** Assignment **
The records below are to be copied exactly, with their pictures left out.

** Records for this task **
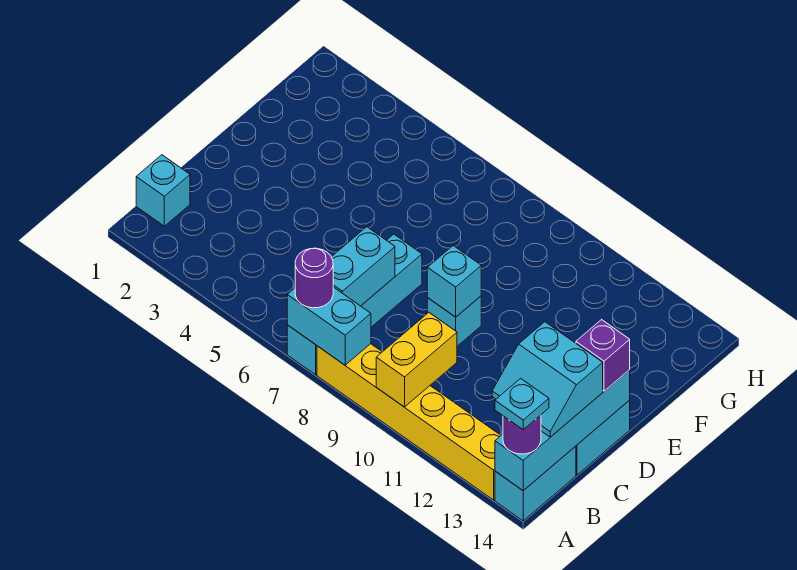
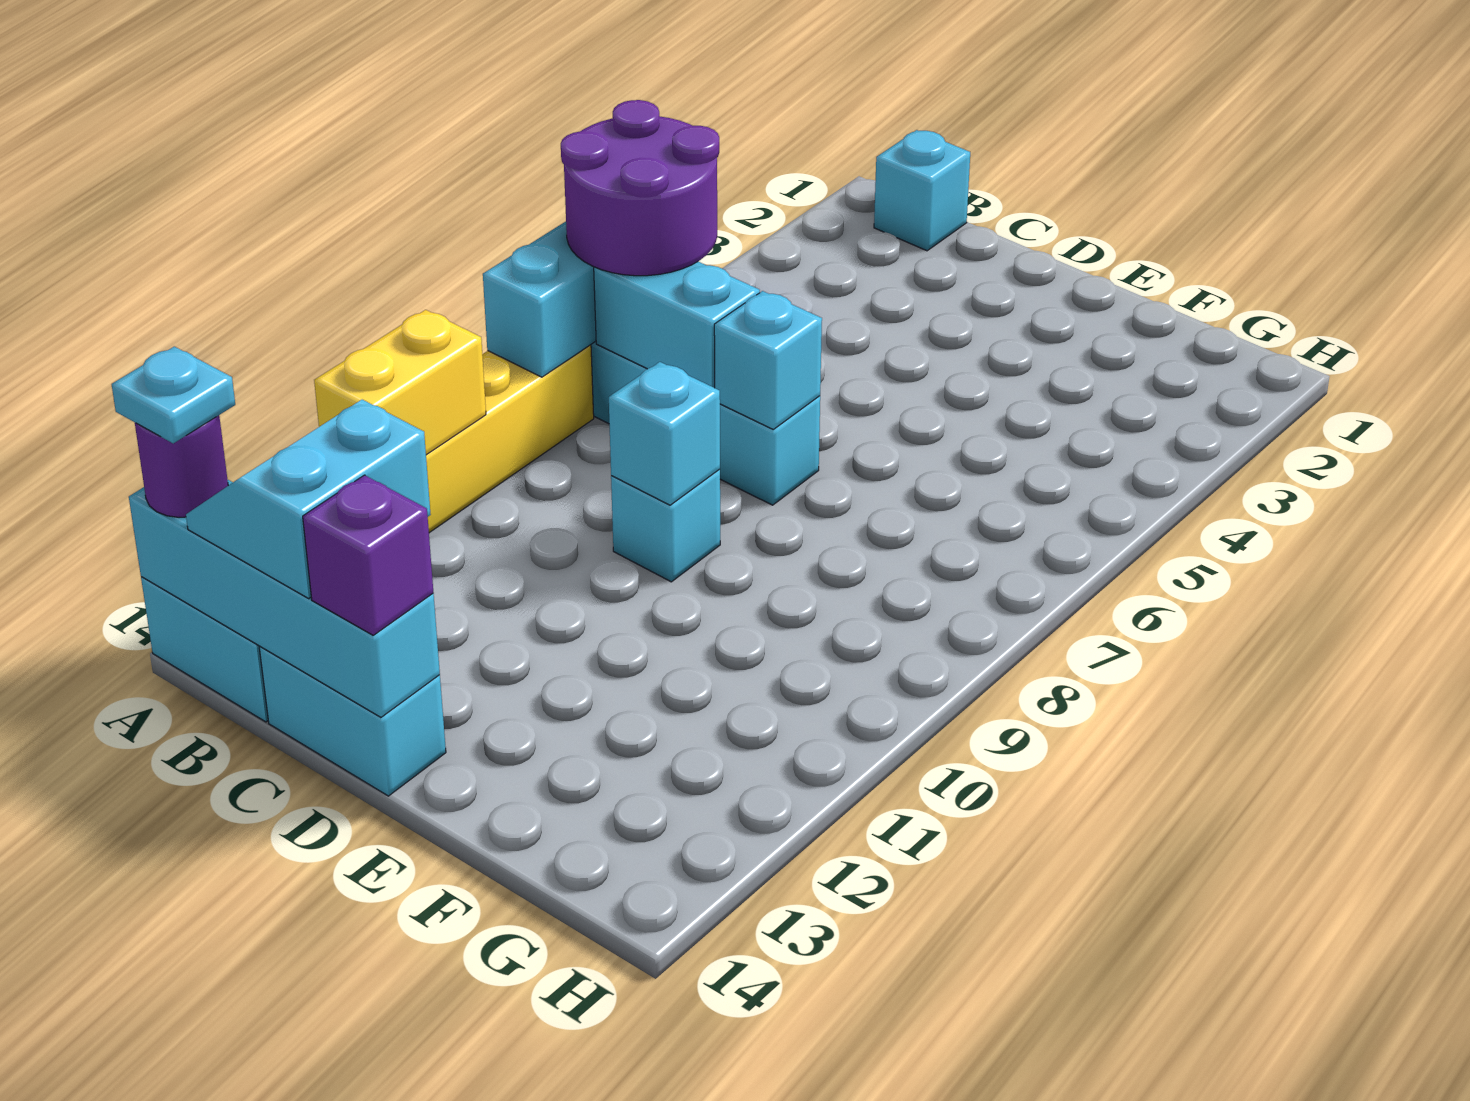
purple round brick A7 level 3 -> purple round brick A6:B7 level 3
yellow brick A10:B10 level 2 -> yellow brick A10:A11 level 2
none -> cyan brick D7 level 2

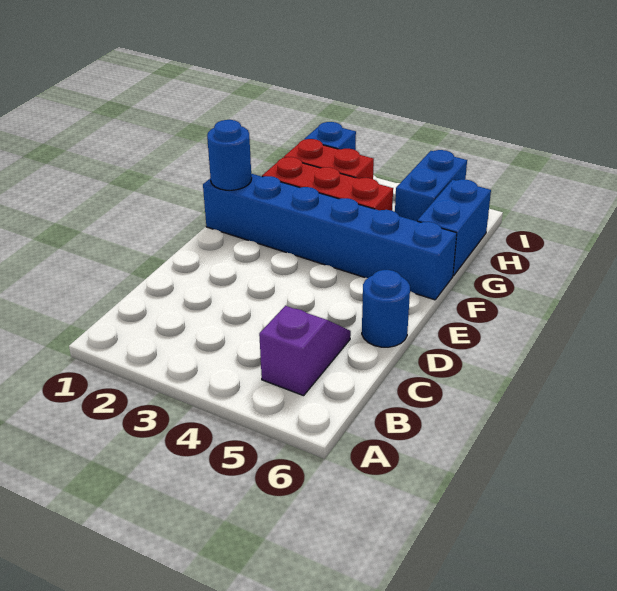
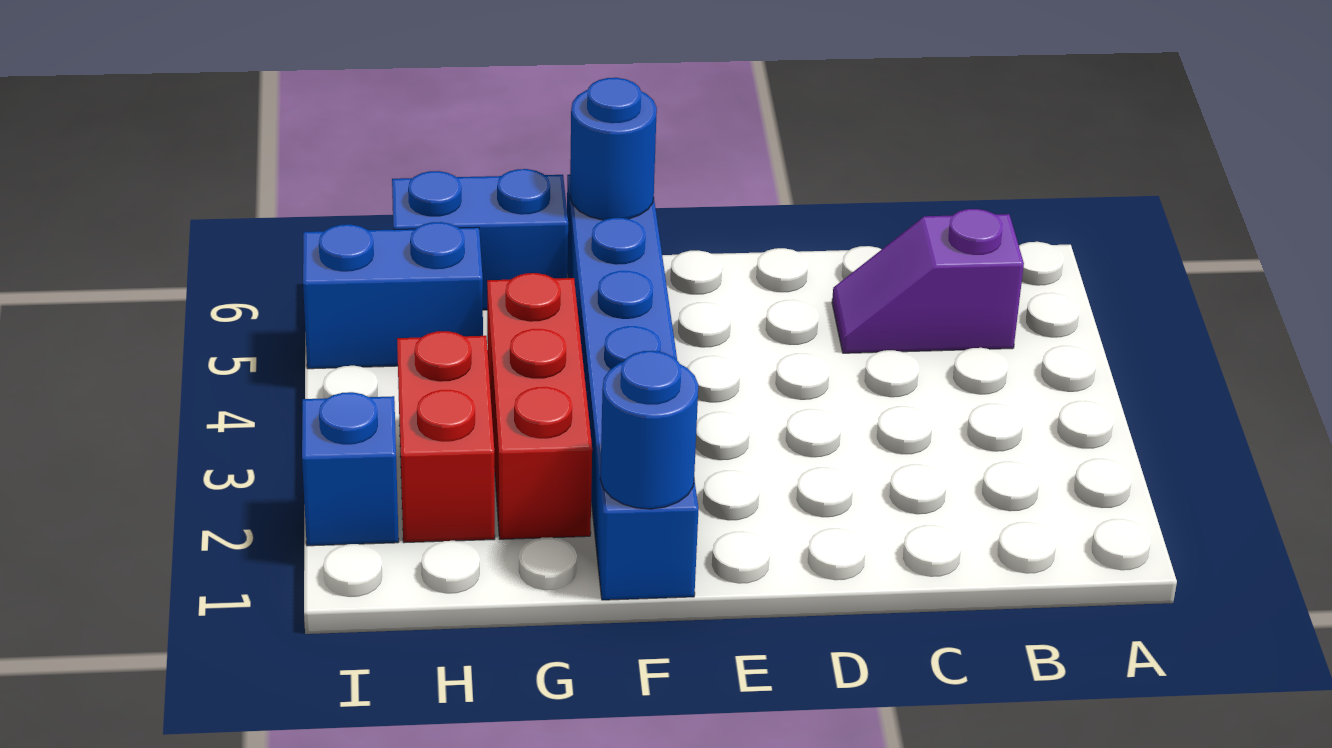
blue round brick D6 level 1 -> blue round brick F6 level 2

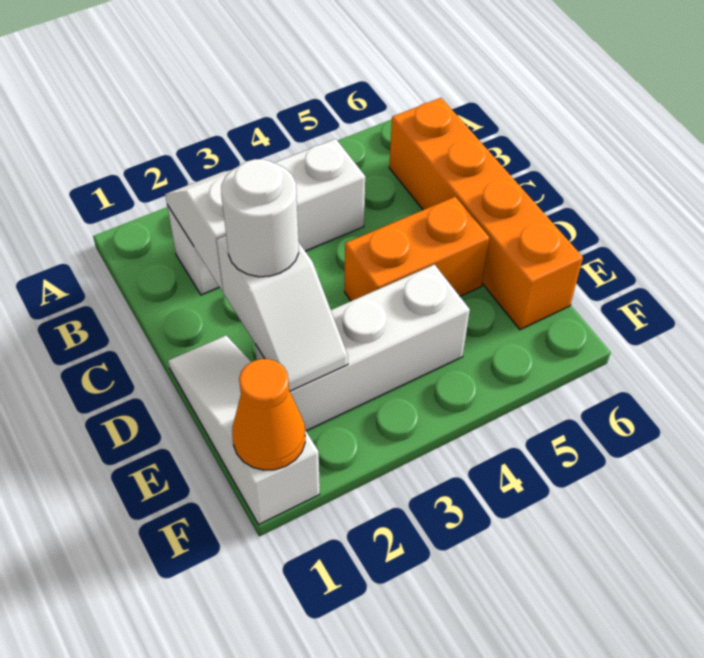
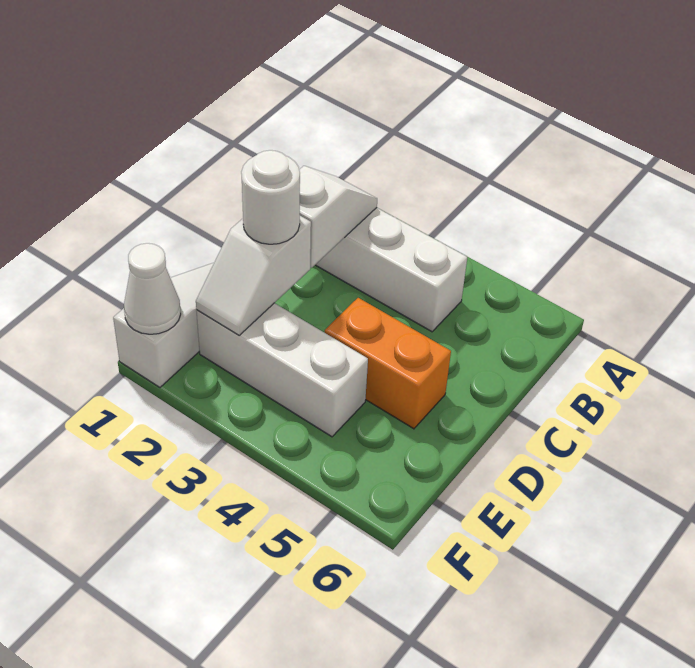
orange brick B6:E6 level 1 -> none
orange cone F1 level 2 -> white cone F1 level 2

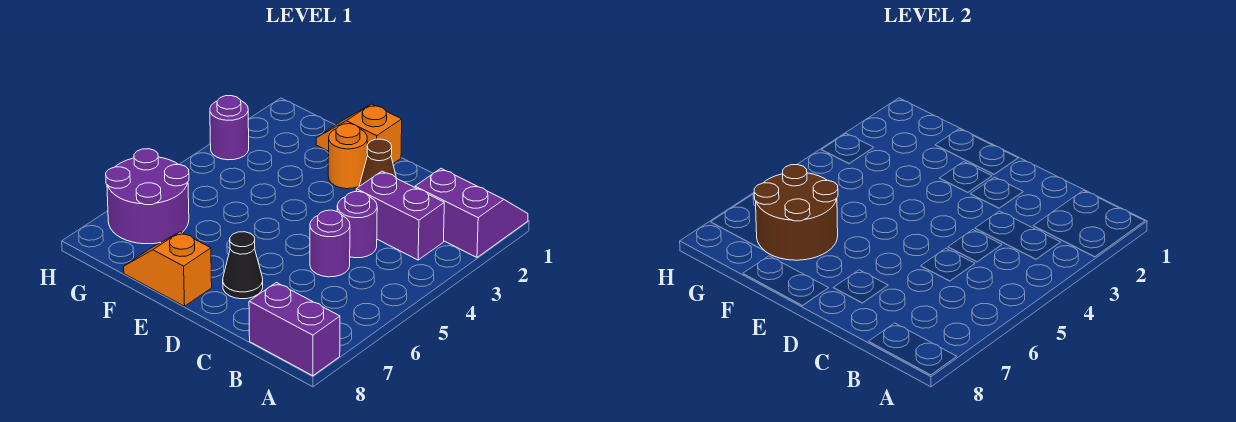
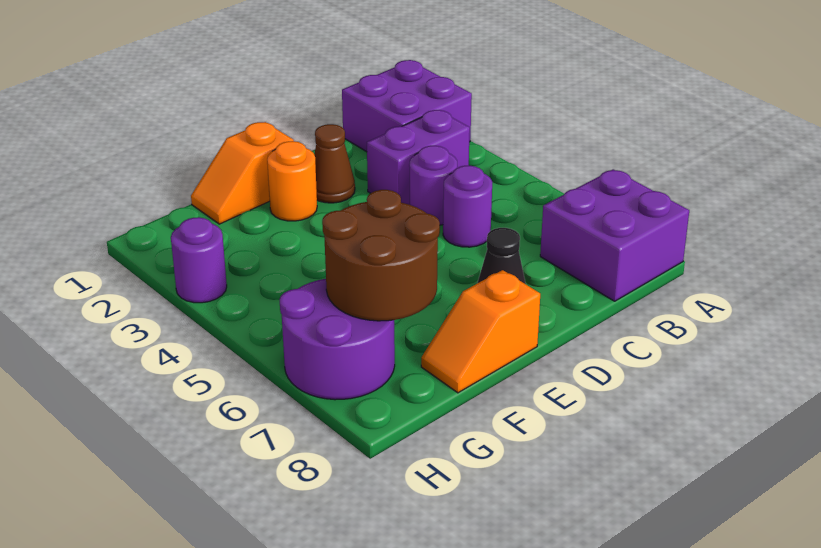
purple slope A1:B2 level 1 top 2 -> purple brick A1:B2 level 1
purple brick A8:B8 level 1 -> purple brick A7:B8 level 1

** The answer **
purple round brick A7 level 3 -> purple round brick A6:B7 level 3
yellow brick A10:B10 level 2 -> yellow brick A10:A11 level 2
none -> cyan brick D7 level 2

blue round brick D6 level 1 -> blue round brick F6 level 2

orange brick B6:E6 level 1 -> none
orange cone F1 level 2 -> white cone F1 level 2

purple slope A1:B2 level 1 top 2 -> purple brick A1:B2 level 1
purple brick A8:B8 level 1 -> purple brick A7:B8 level 1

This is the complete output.